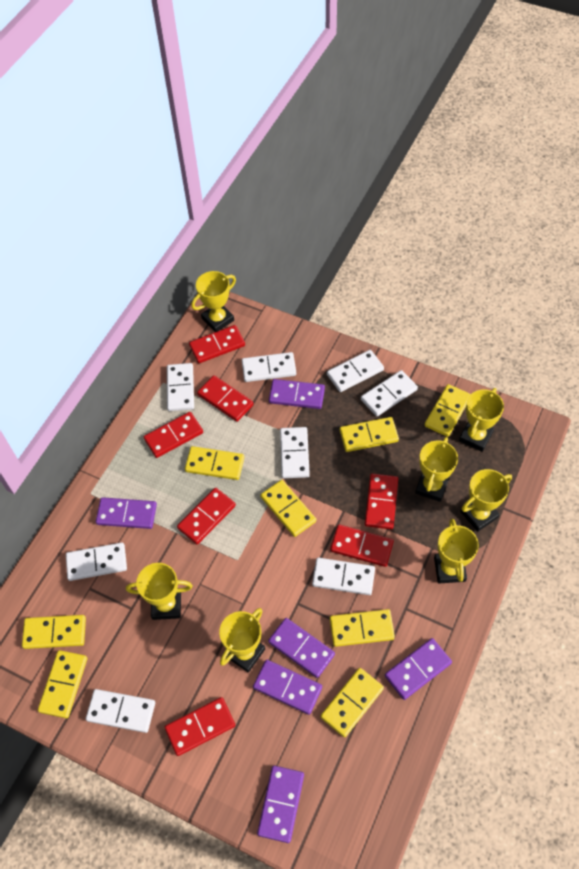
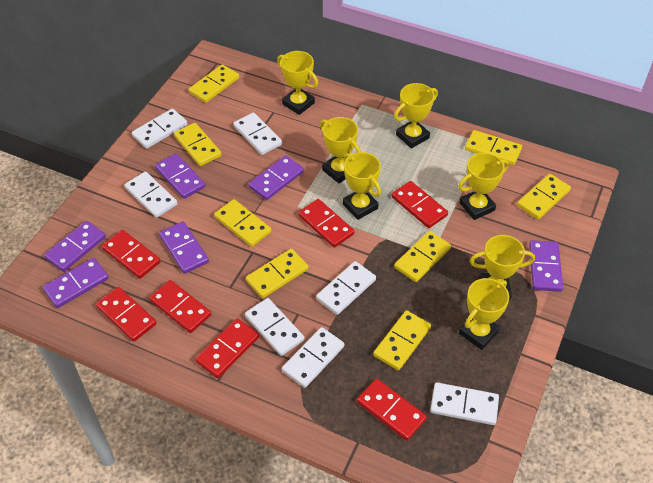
white domino: 8 -> 7

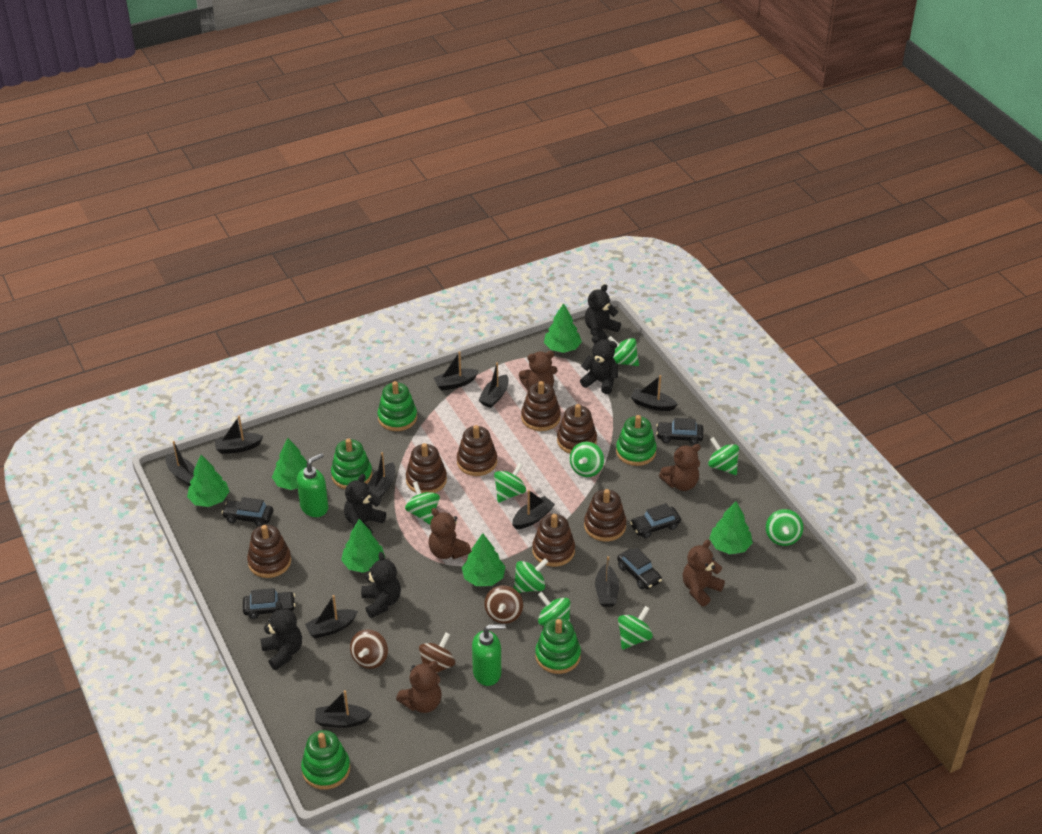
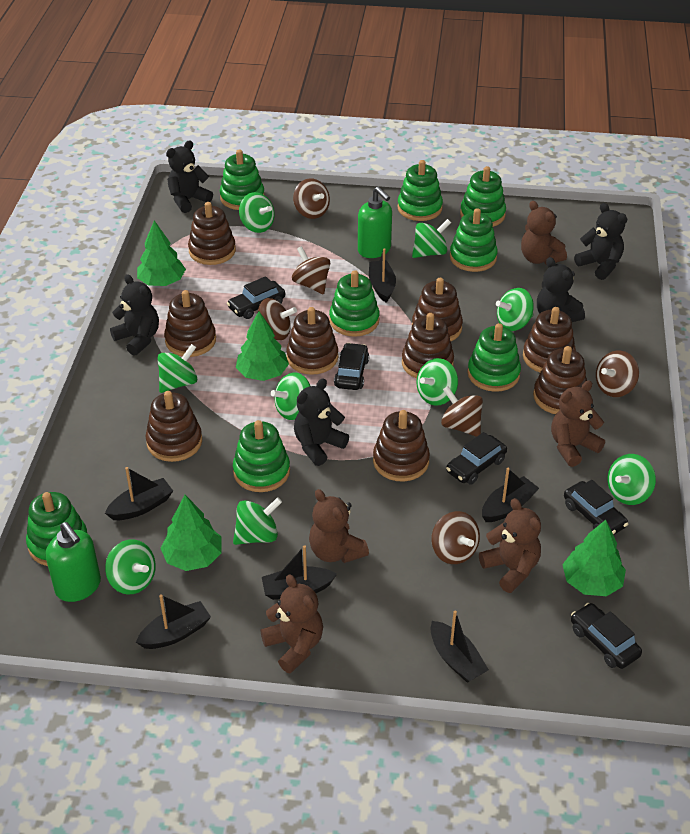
black boat: 10 -> 6
brown spinning top: 3 -> 6
brown stacking toy: 7 -> 9
green stacking toy: 5 -> 8
green tree: 6 -> 4

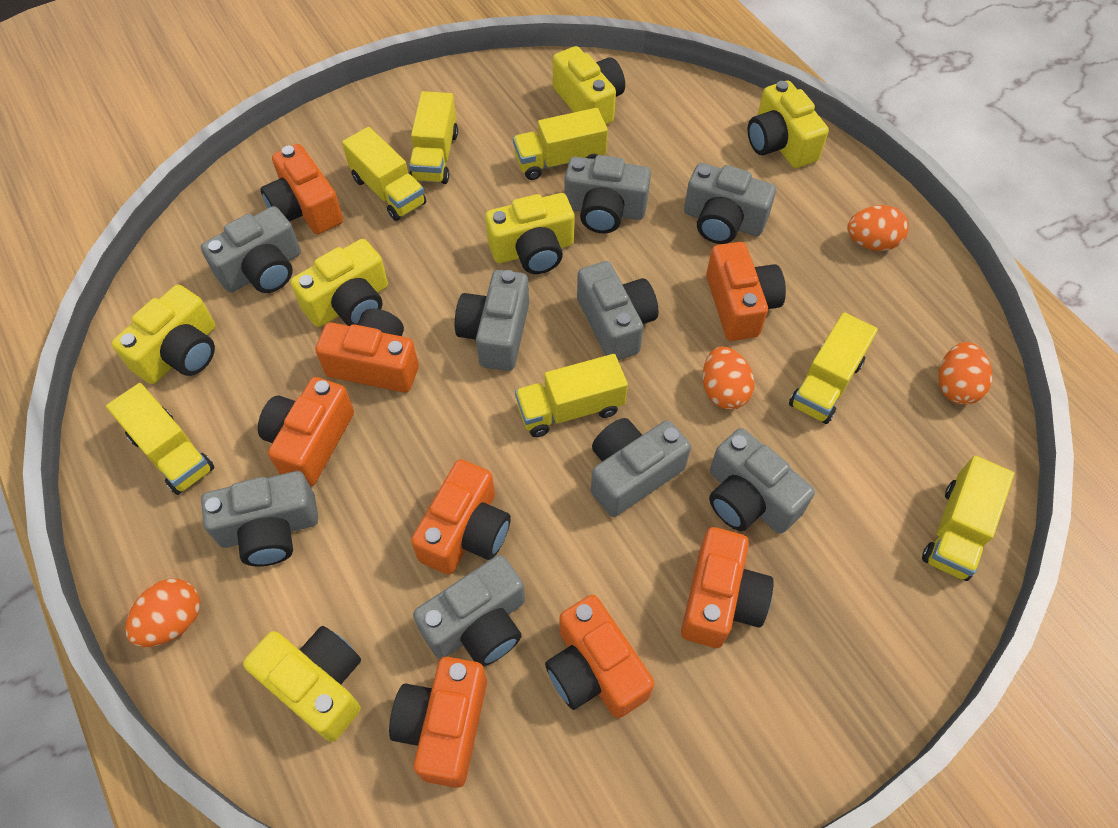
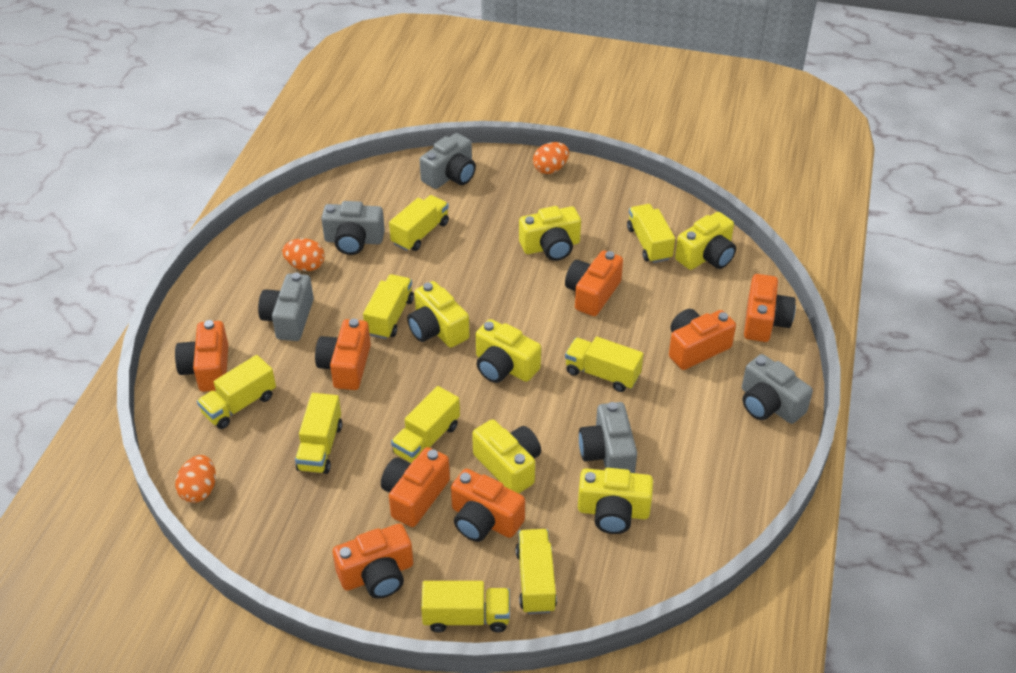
grey camera: 9 -> 5
orange egg: 4 -> 3
yellow truck: 7 -> 9

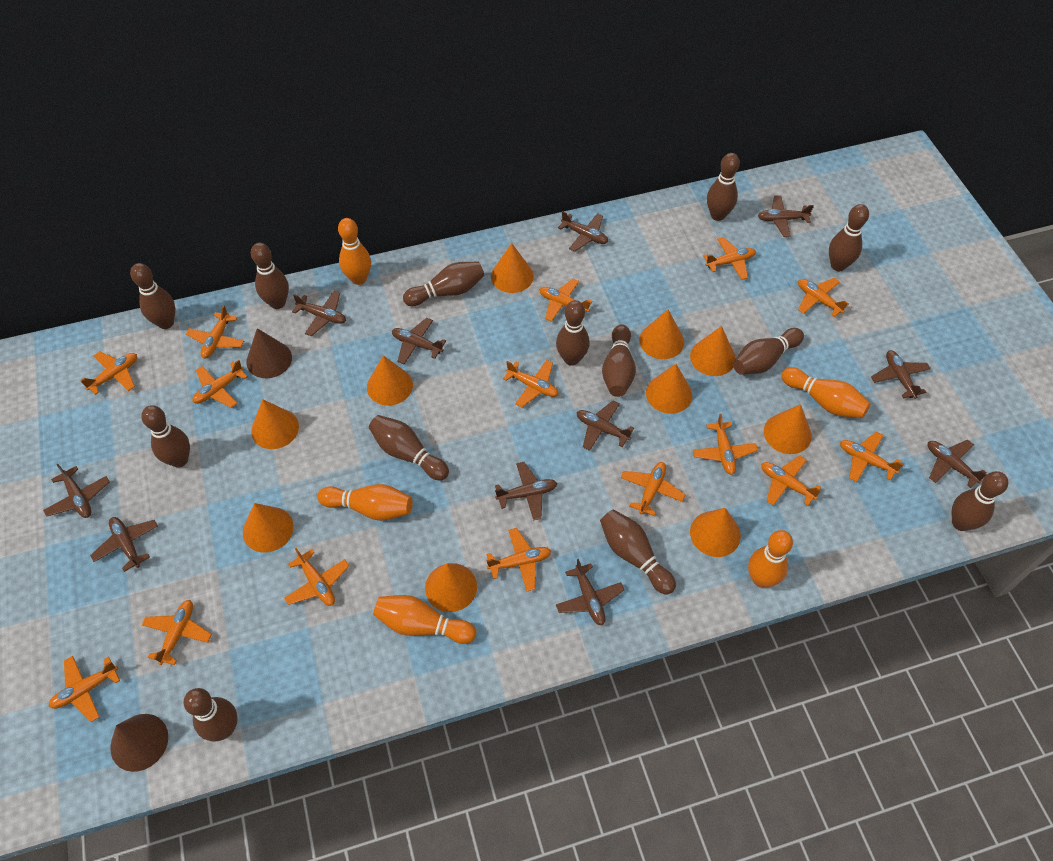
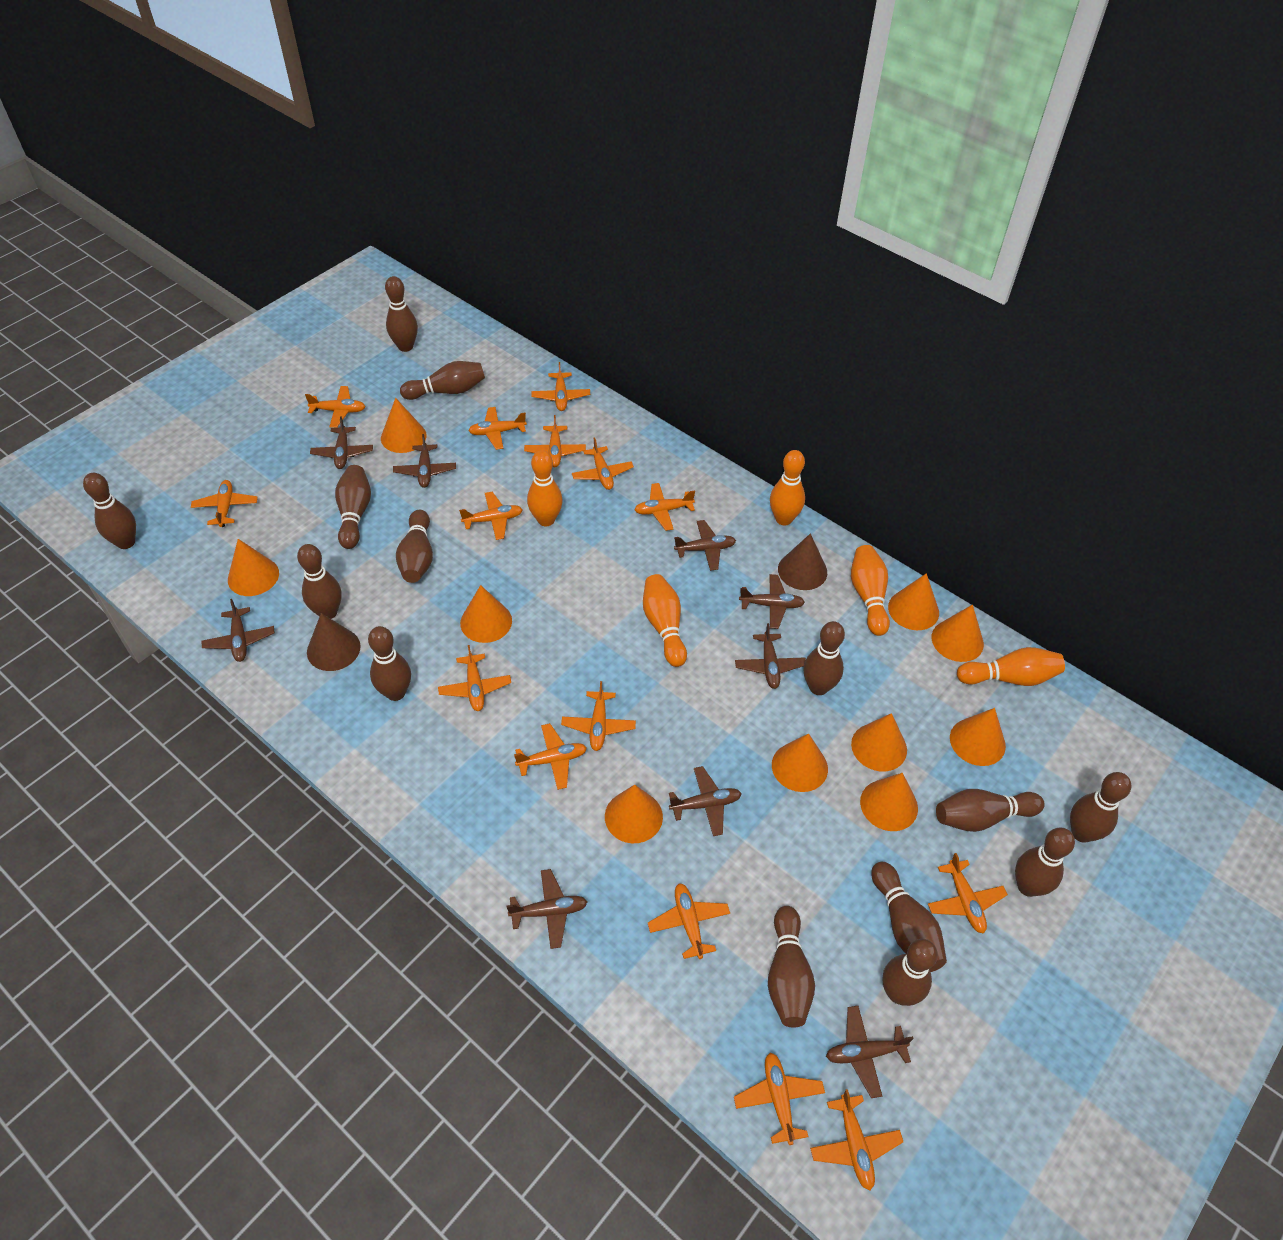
brown bowling pin: 13 -> 14
brown plane: 11 -> 9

.....

What is needed is an exact restatement of every line from the one containing "orange egg: 4 -> 3" through the last line of the records, pictures left out.

FINISHED EXERCISE —
orange egg: 4 -> 3
yellow truck: 7 -> 9

brown bowling pin: 13 -> 14
brown plane: 11 -> 9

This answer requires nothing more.